◆ YOUR ASSIGNMENT: Please report how many lines of the listing hold the word "none". Add nothing to the number.
■ ■ ■ ■ ■ ■ ■
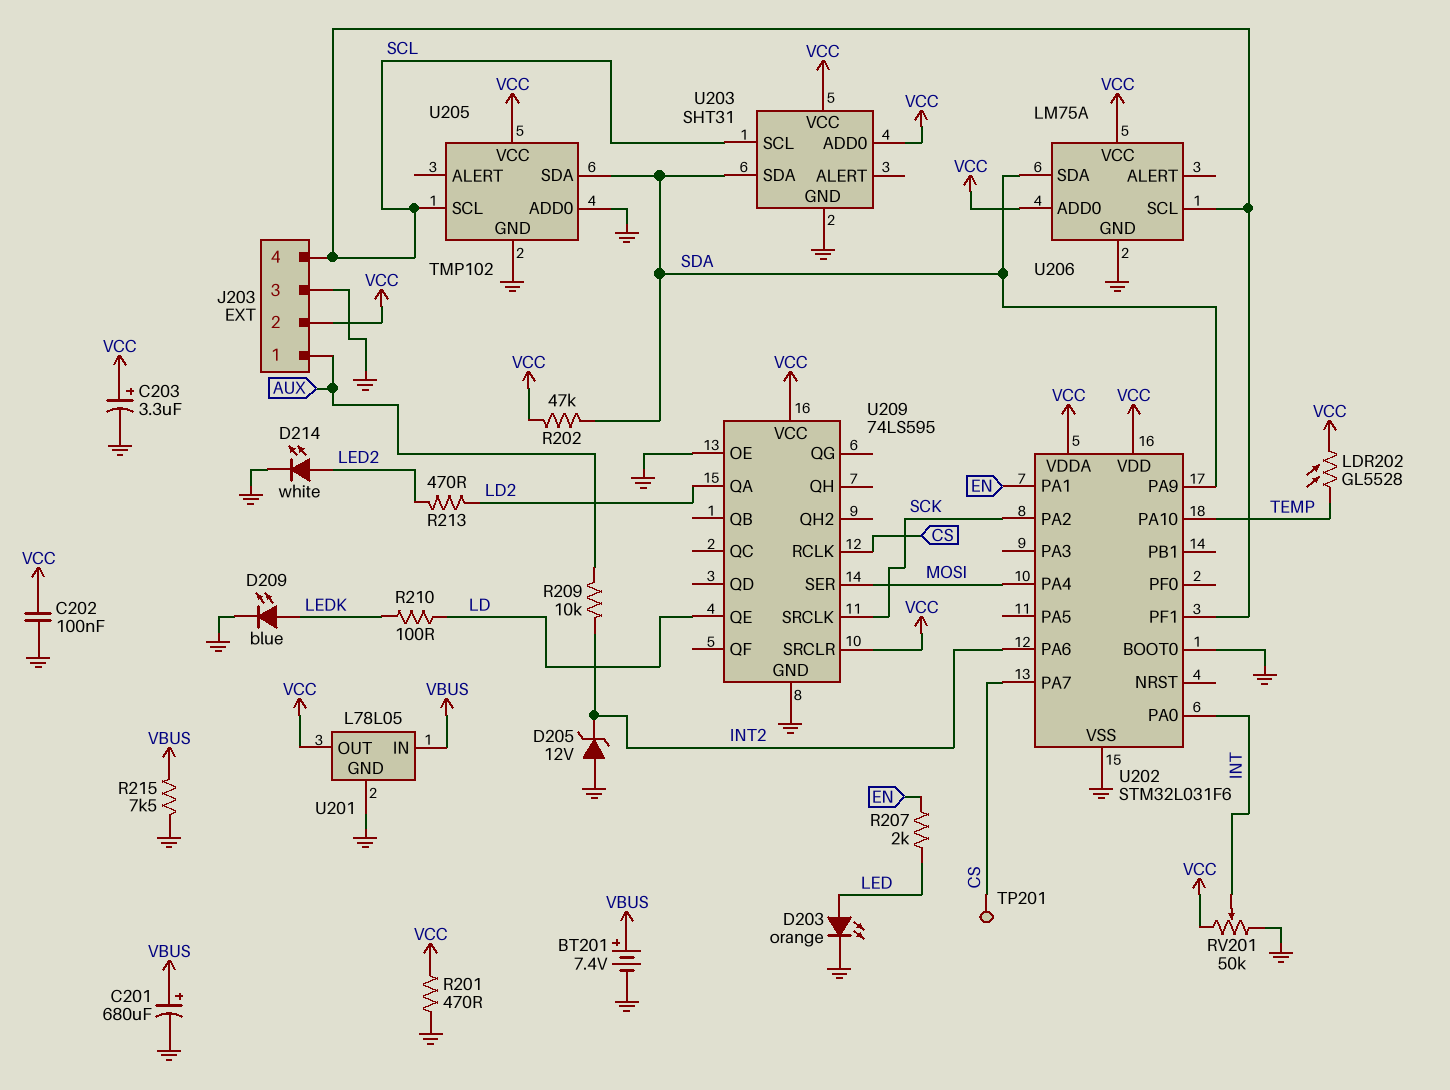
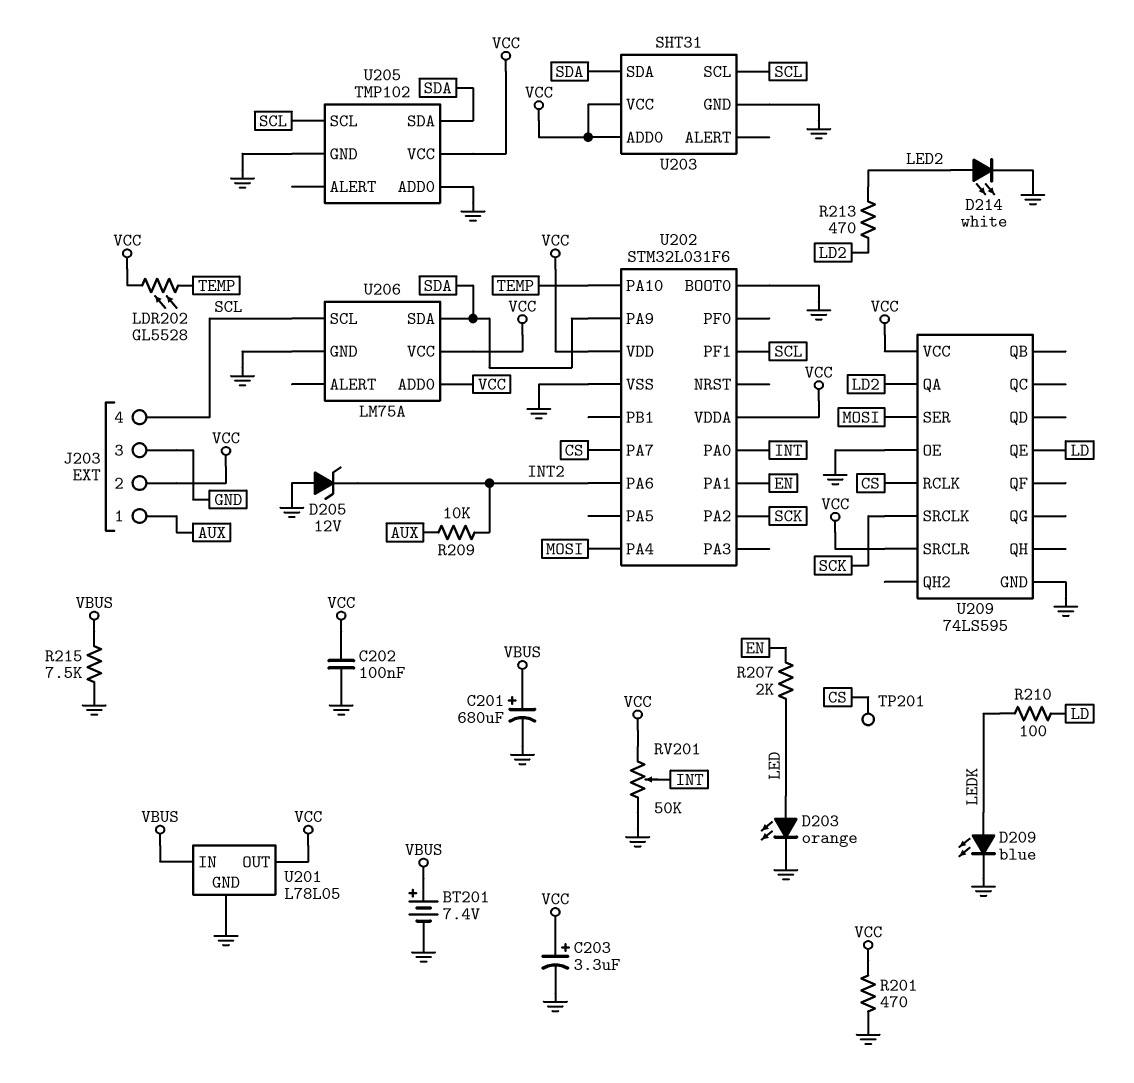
R202: 47k (SDA, VCC) -> none

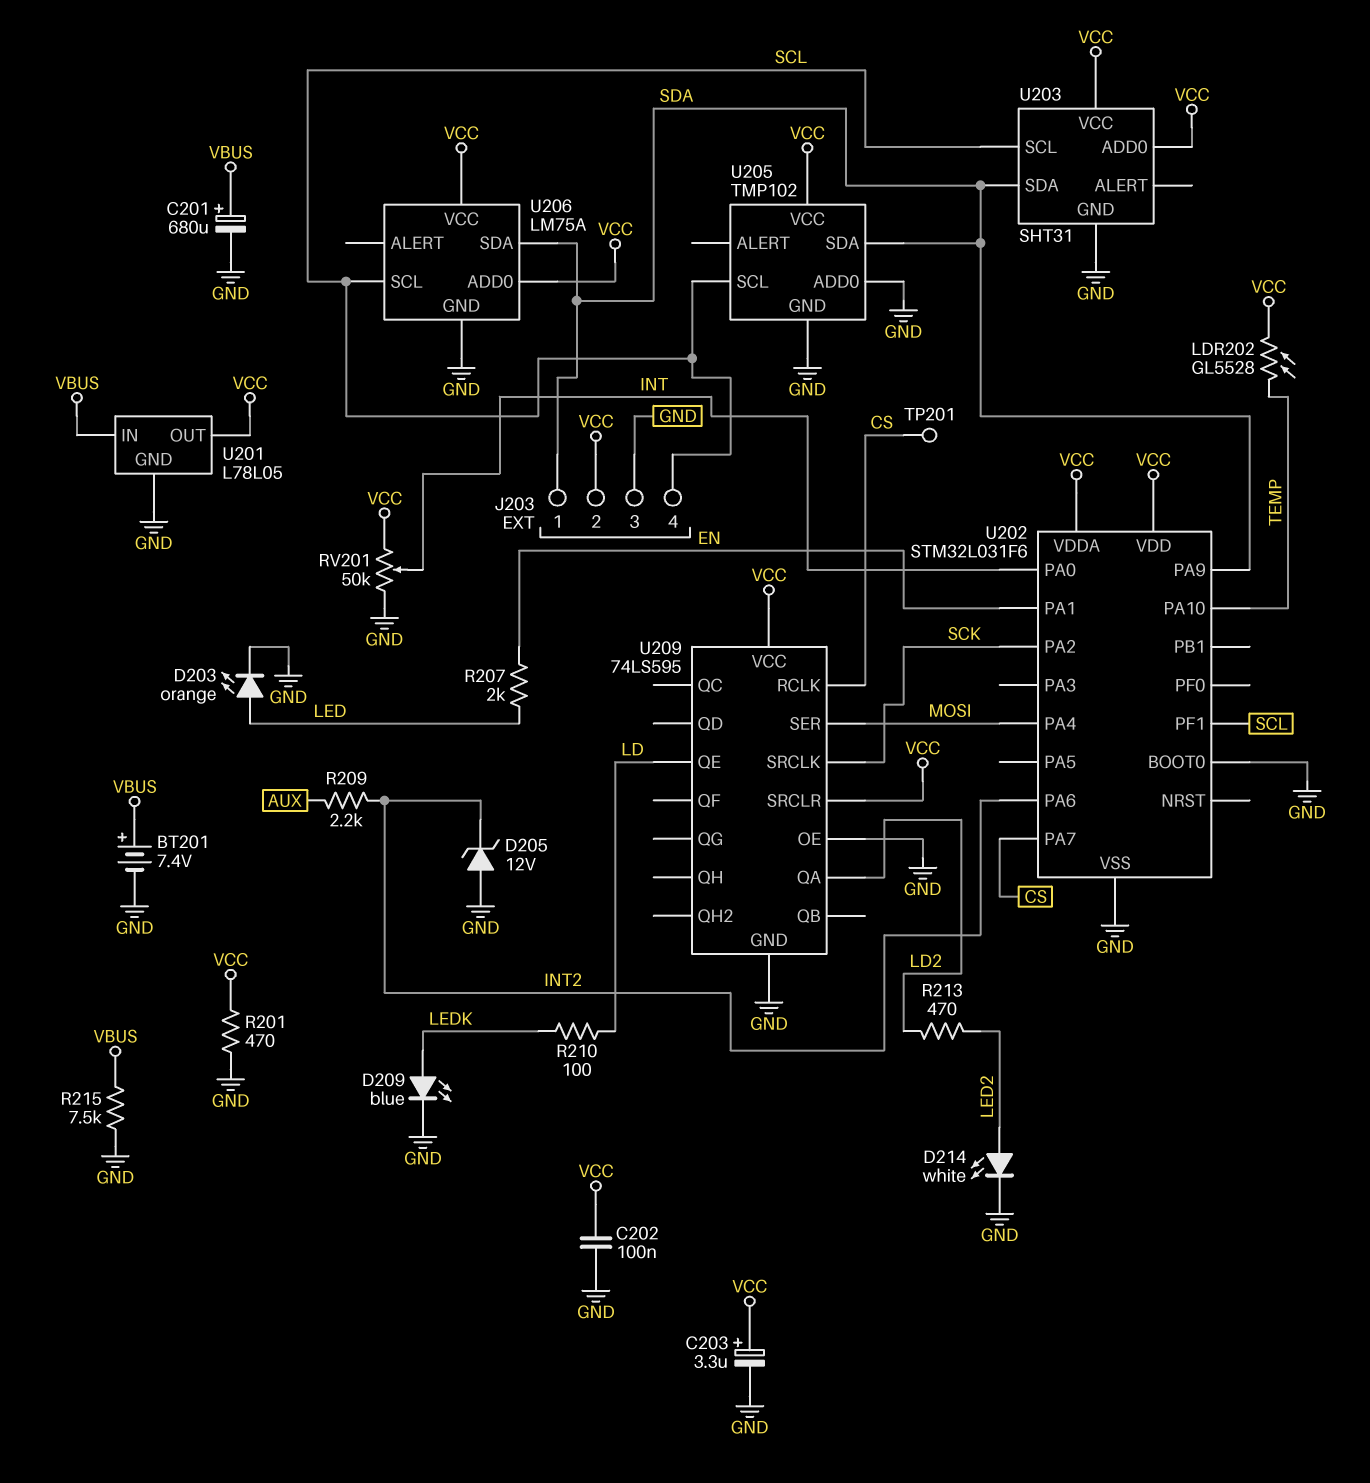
J203 pin 1: AUX -> SDA
R209: 10k (AUX, INT2) -> 2.2k (AUX, INT2)

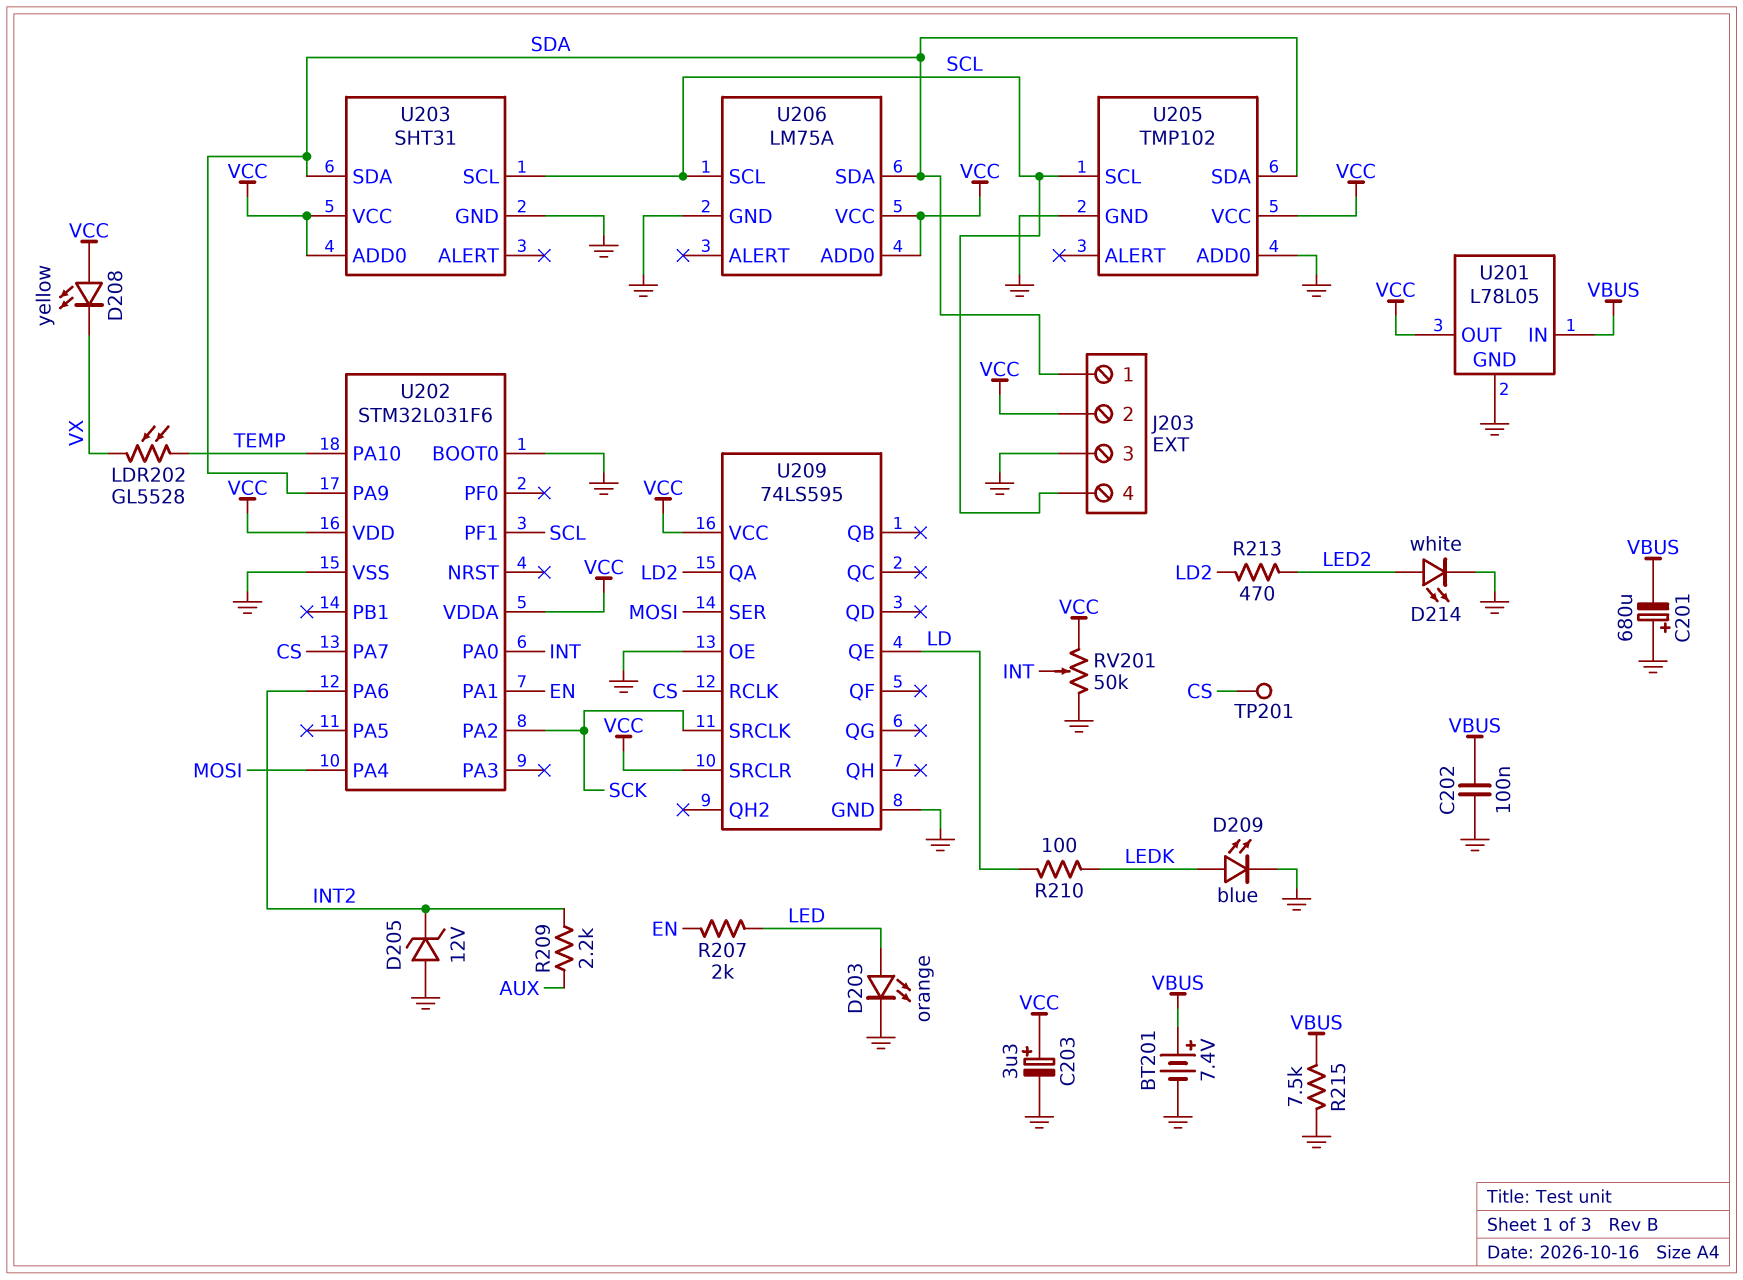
C201: 680uF (plus VBUS, minus GND) -> 680uF (plus GND, minus VBUS)
C202: 100nF (GND, VCC) -> 100nF (GND, VBUS)
D208: none -> LED yellow (A VCC, K VX)
LDR202: GL5528 (TEMP, VCC) -> GL5528 (TEMP, VX)
R201: 470 (GND, VCC) -> none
■ ■ ■ ■ ■ ■ ■
◆ RESPONSE: 3